◆ SUPPLIED RECORDS
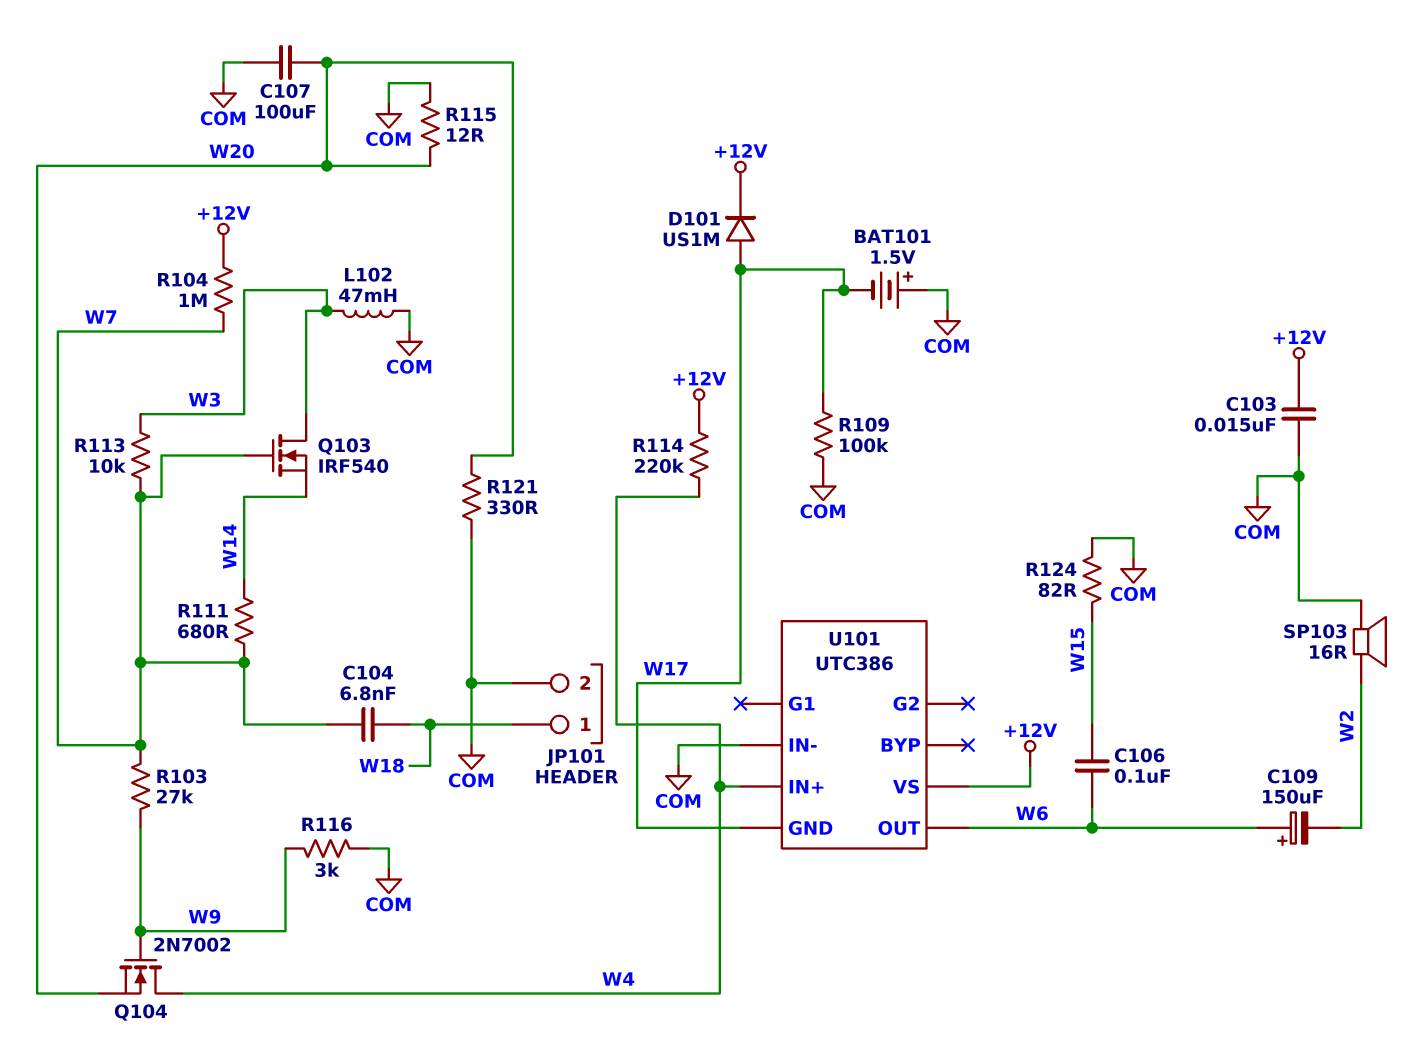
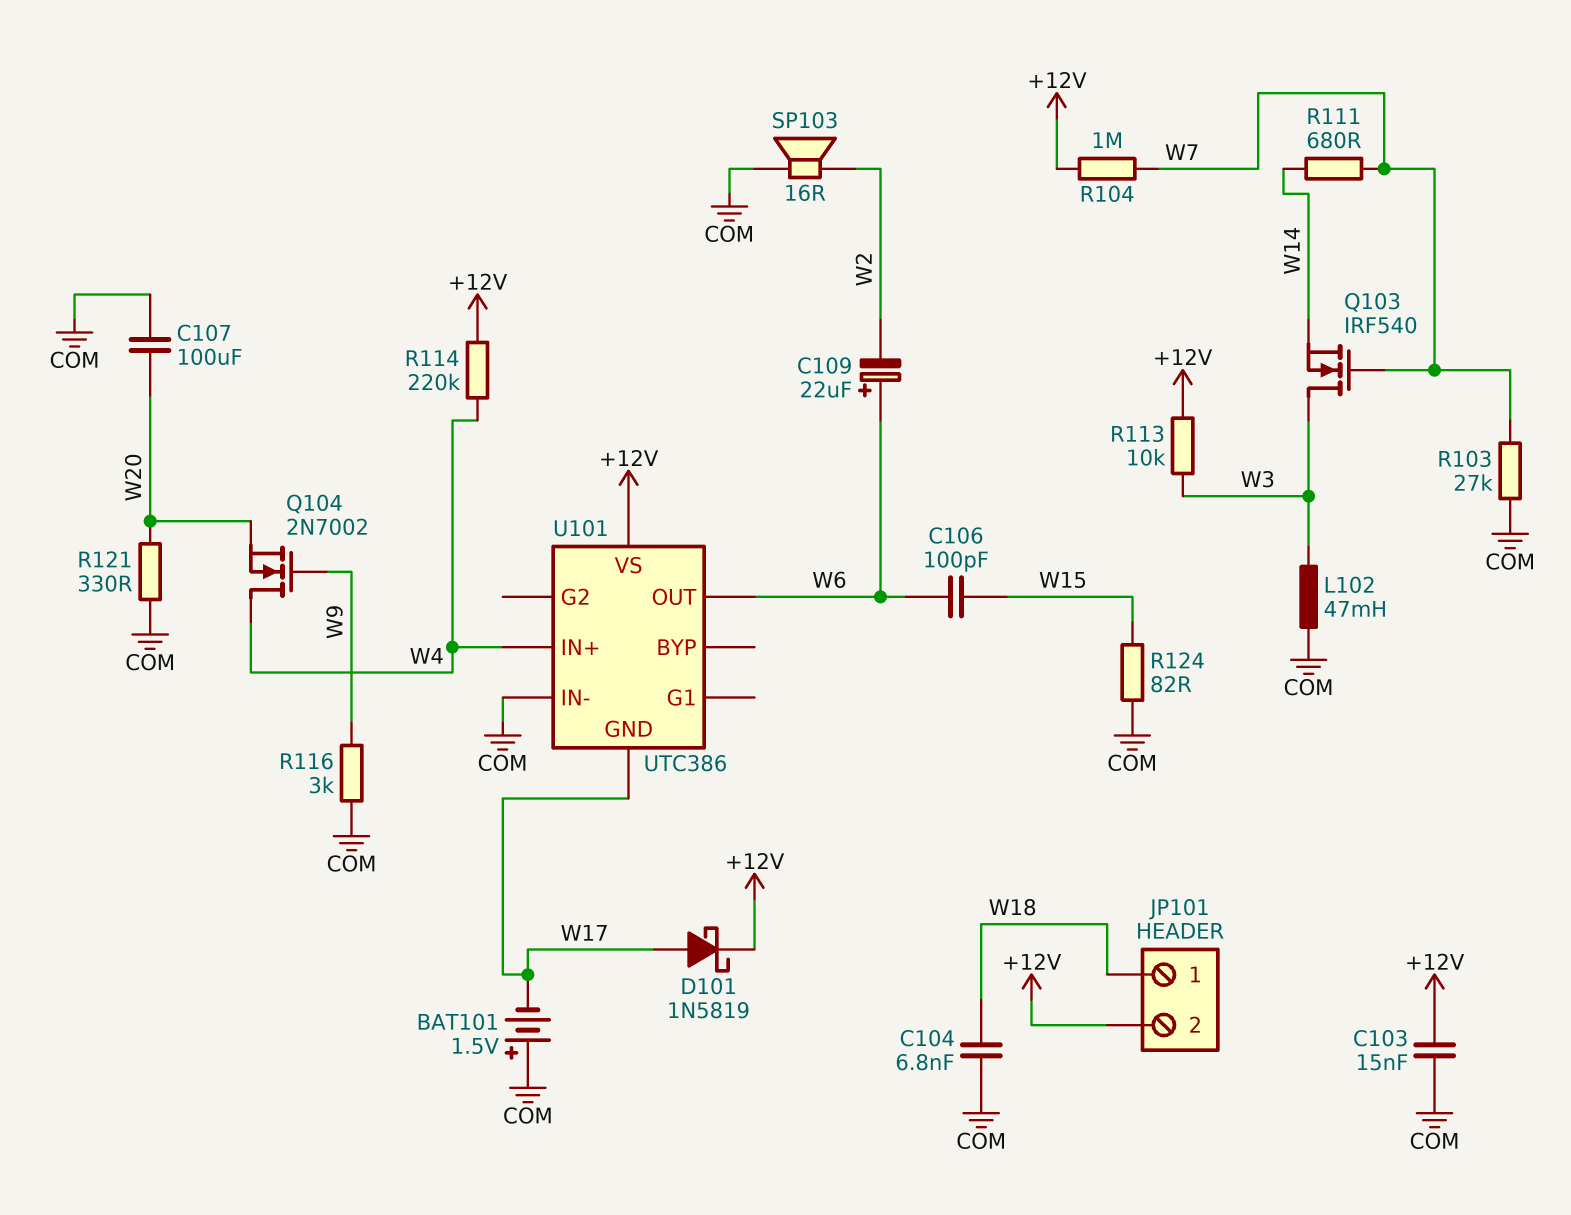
C104: 6.8nF (W7, W18) -> 6.8nF (COM, W18)
C106: 100nF (W6, W15) -> 100pF (W6, W15)
C109: 150uF (plus W6, minus W2) -> 22uF (plus W6, minus W2)
D101: diode US1M (A W17, K +12V) -> schottky 1N5819 (A W17, K +12V)
JP101 pin 2: COM -> +12V
R103: 27k (W7, W9) -> 27k (COM, W7)
R109: 100k (COM, W17) -> none
R113: 10k (W3, W7) -> 10k (+12V, W3)
R115: 12 (COM, W20) -> none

◆ WORK ITEM
Determine how many lines in the records include the string "none". Only that number should be given.

◆ THE COMPLETED TASK
2